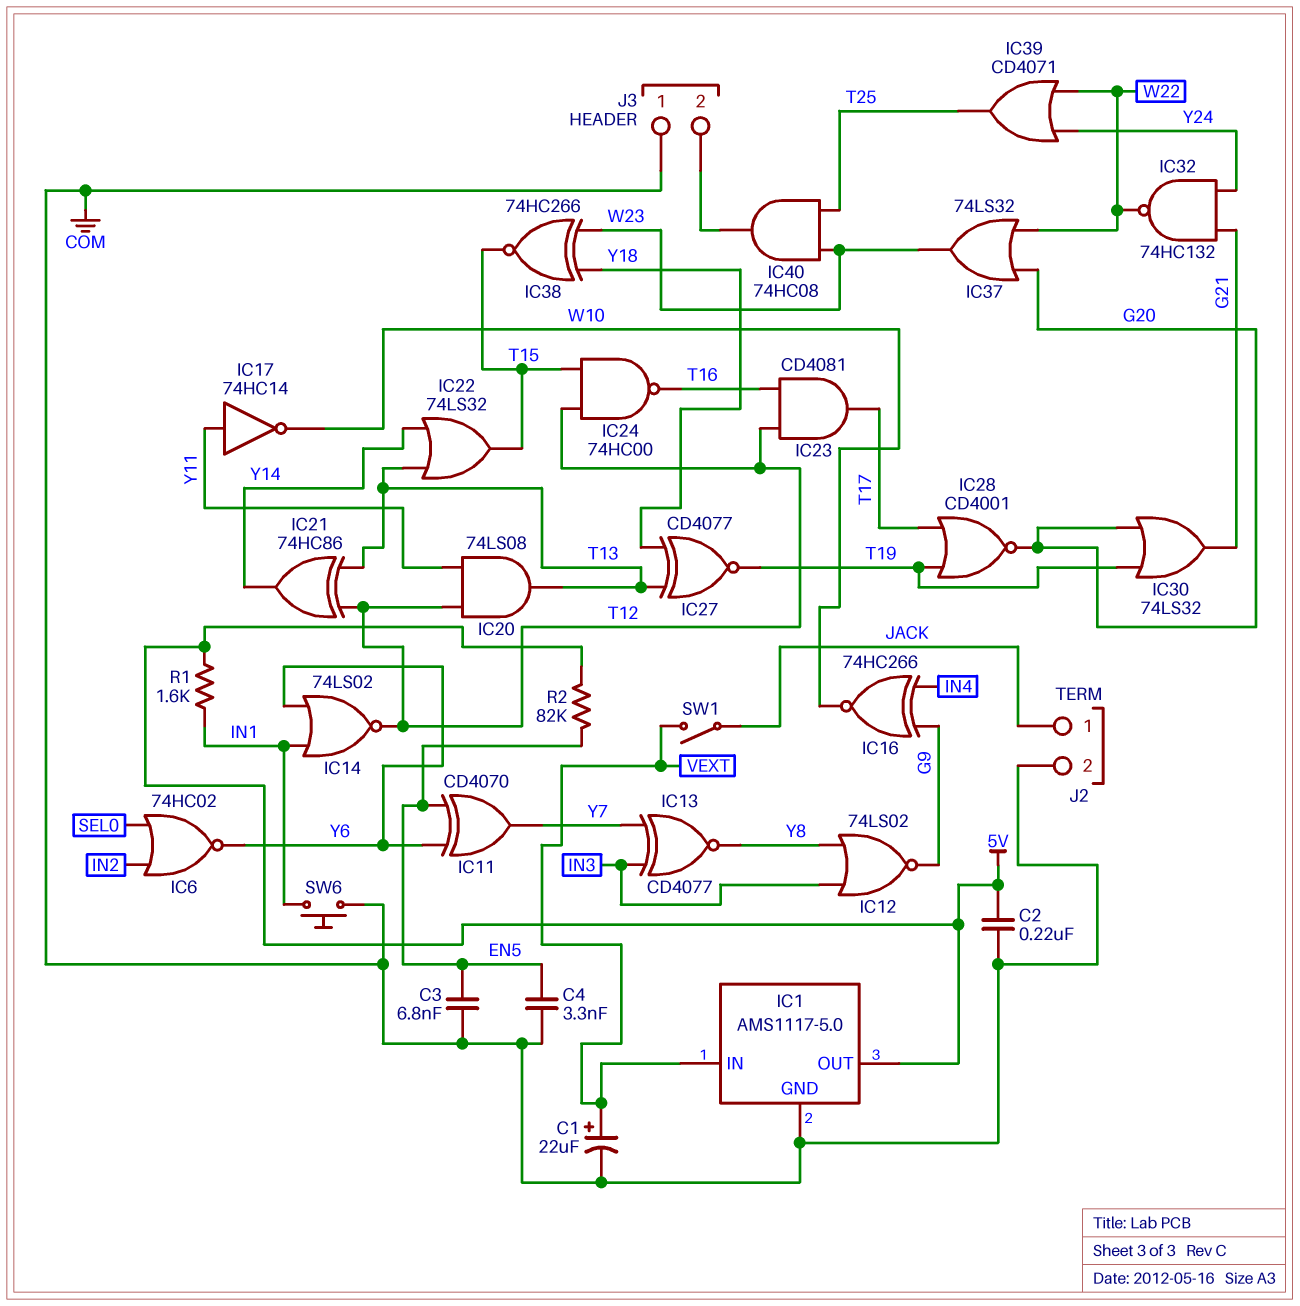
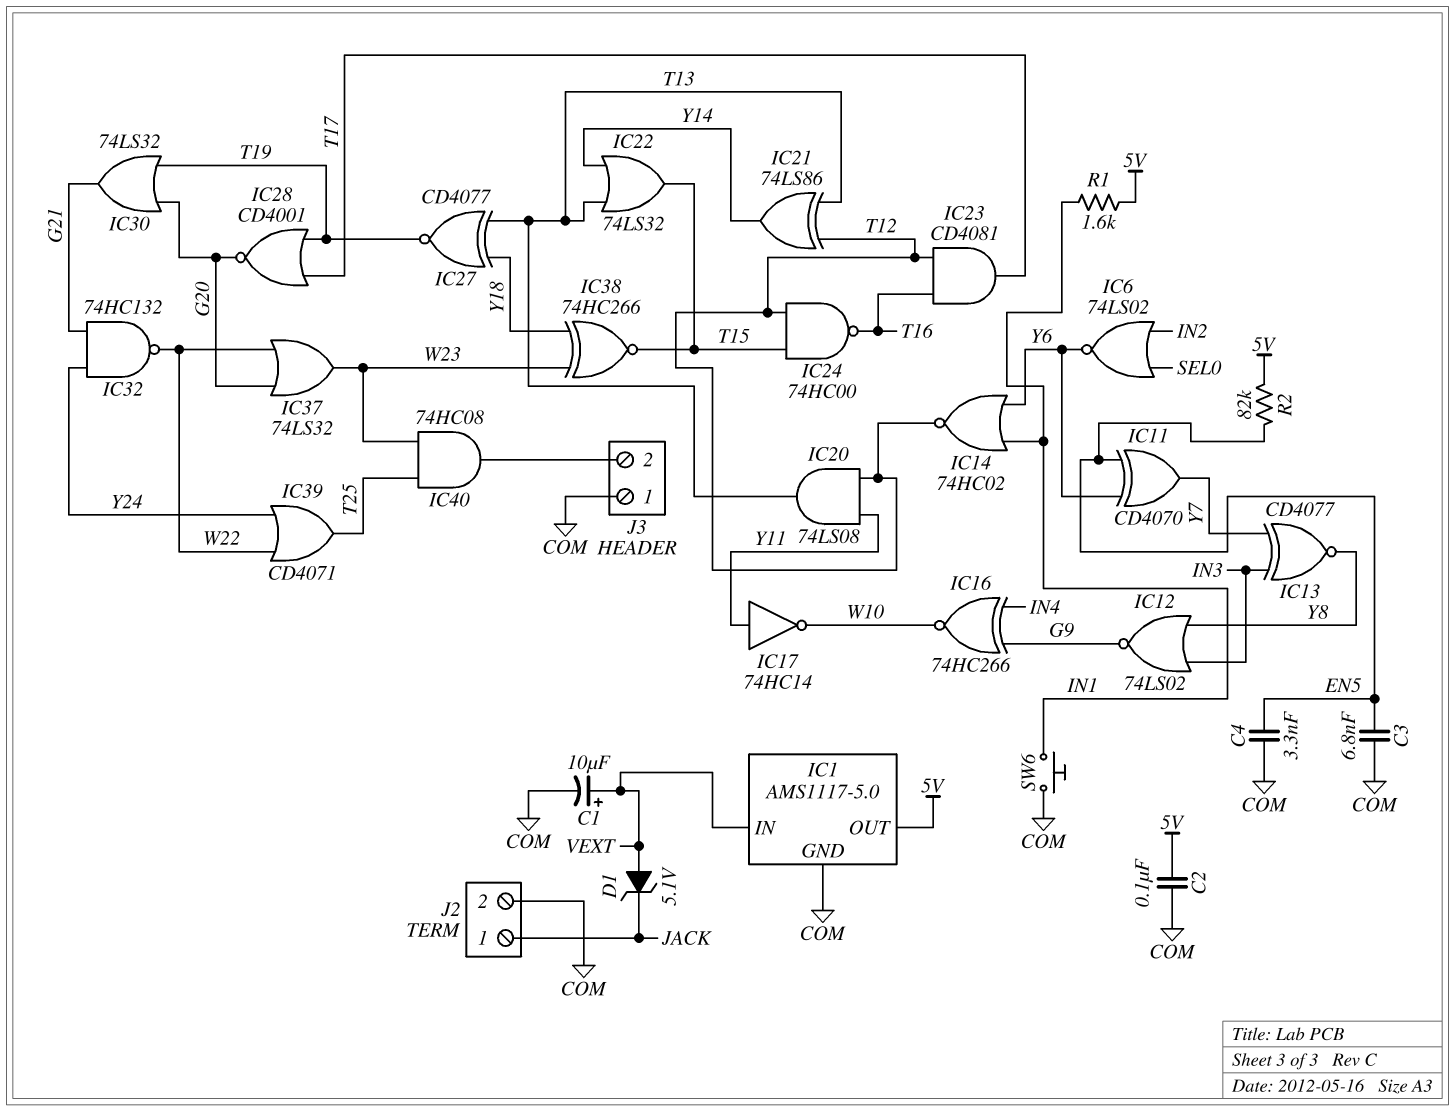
C1: 22uF (plus VEXT, minus COM) -> 10uF (plus VEXT, minus COM)
C2: 220nF (5V, COM) -> 100nF (5V, COM)
D1: none -> zener 5.1V (A VEXT, K JACK)
IC6: NOR 74HC02 (in IN2, in SEL0, out Y6) -> NOR 74LS02 (in IN2, in SEL0, out Y6)
IC14: NOR 74LS02 (in IN1, in Y6, out T12) -> NOR 74HC02 (in IN1, in Y6, out T12)
IC21: XOR 74HC86 (in T12, in T13, out Y14) -> XOR 74LS86 (in T12, in T13, out Y14)
SW1: switch (JACK, VEXT) -> none

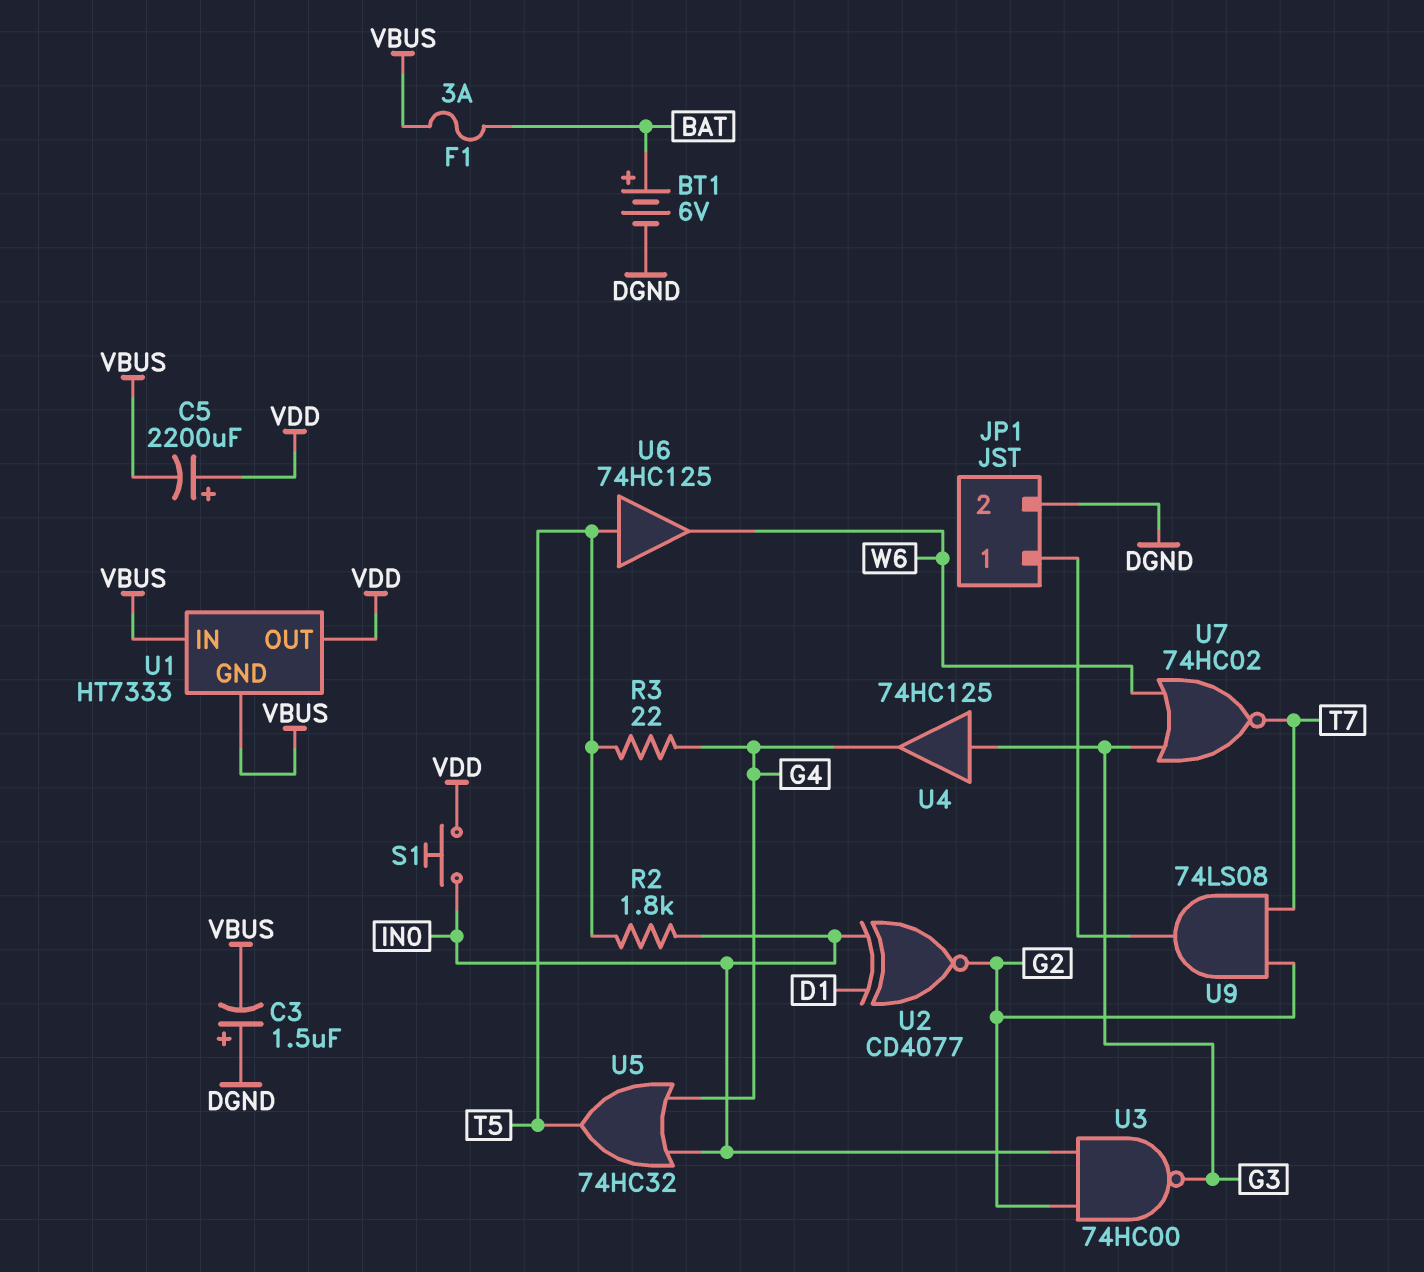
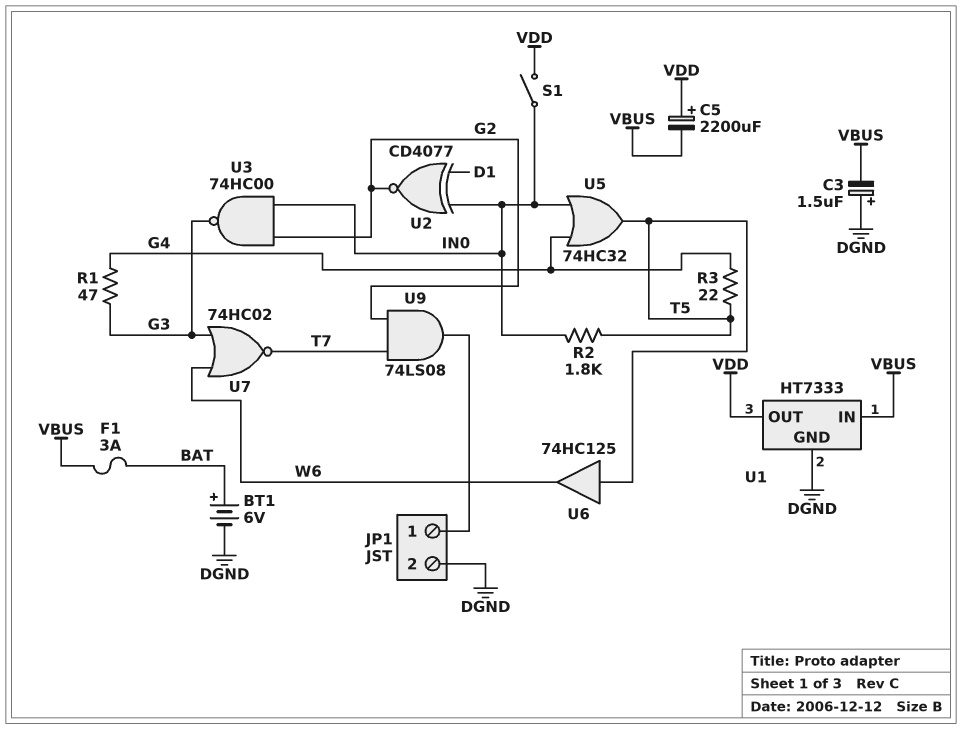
R1: none -> 47 (G3, G4)
S1: button (IN0, VDD) -> switch (IN0, VDD)
U1 pin GND: VBUS -> DGND
U4: buffer 74HC125 (in G3, out G4) -> none

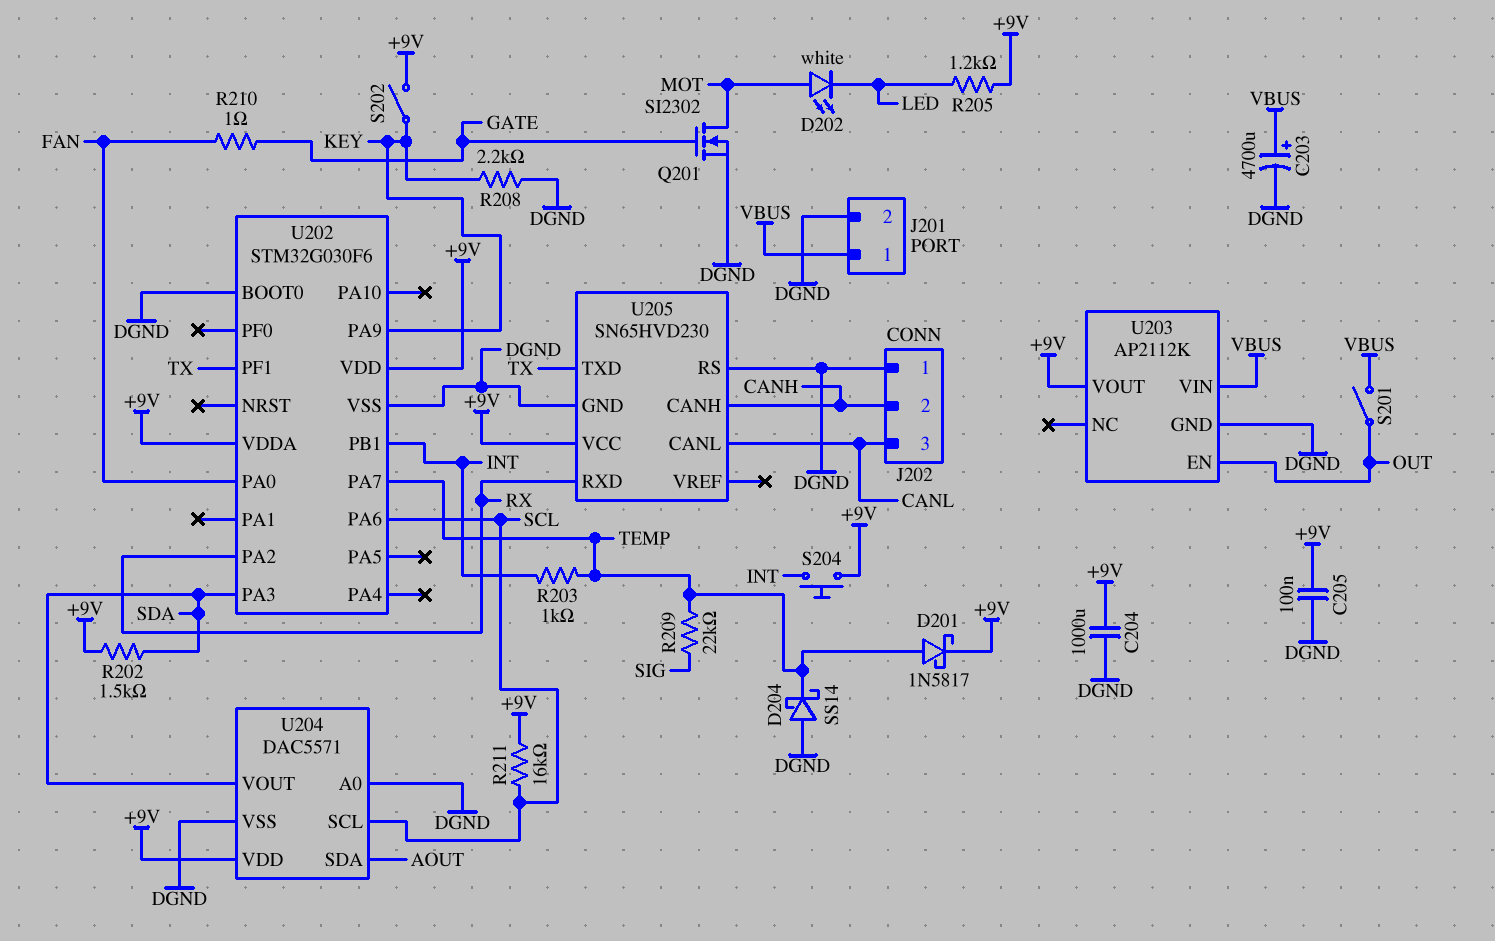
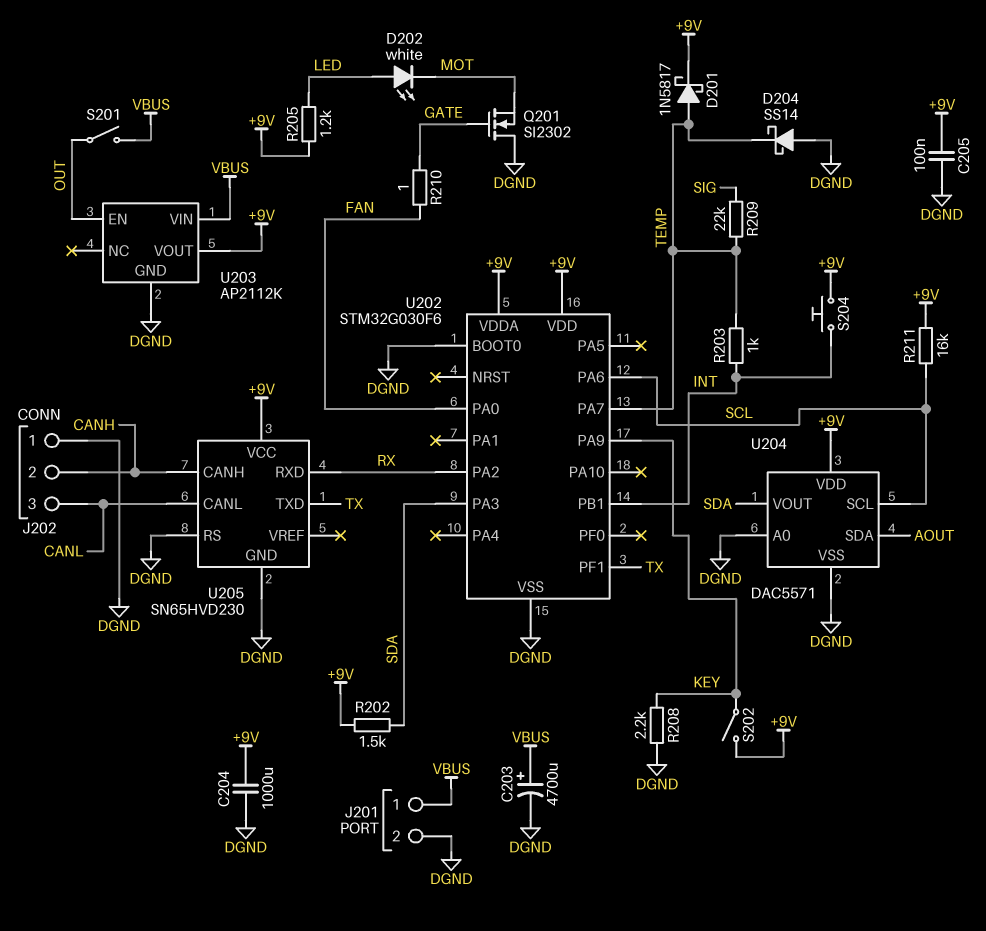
D202: LED white (A MOT, K LED) -> LED white (A LED, K MOT)
Q201: NMOS SI2302 (G GATE, D MOT, S DGND) -> NMOS SI2302 (G GATE, D DGND, S MOT)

::::::::

Your task -
The line containing "U1 pin GND: VBUS -> DGND" and every line after it, through the end of the data, are to be output exactly. Omit the pictures.

Answer box -
U1 pin GND: VBUS -> DGND
U4: buffer 74HC125 (in G3, out G4) -> none

D202: LED white (A MOT, K LED) -> LED white (A LED, K MOT)
Q201: NMOS SI2302 (G GATE, D MOT, S DGND) -> NMOS SI2302 (G GATE, D DGND, S MOT)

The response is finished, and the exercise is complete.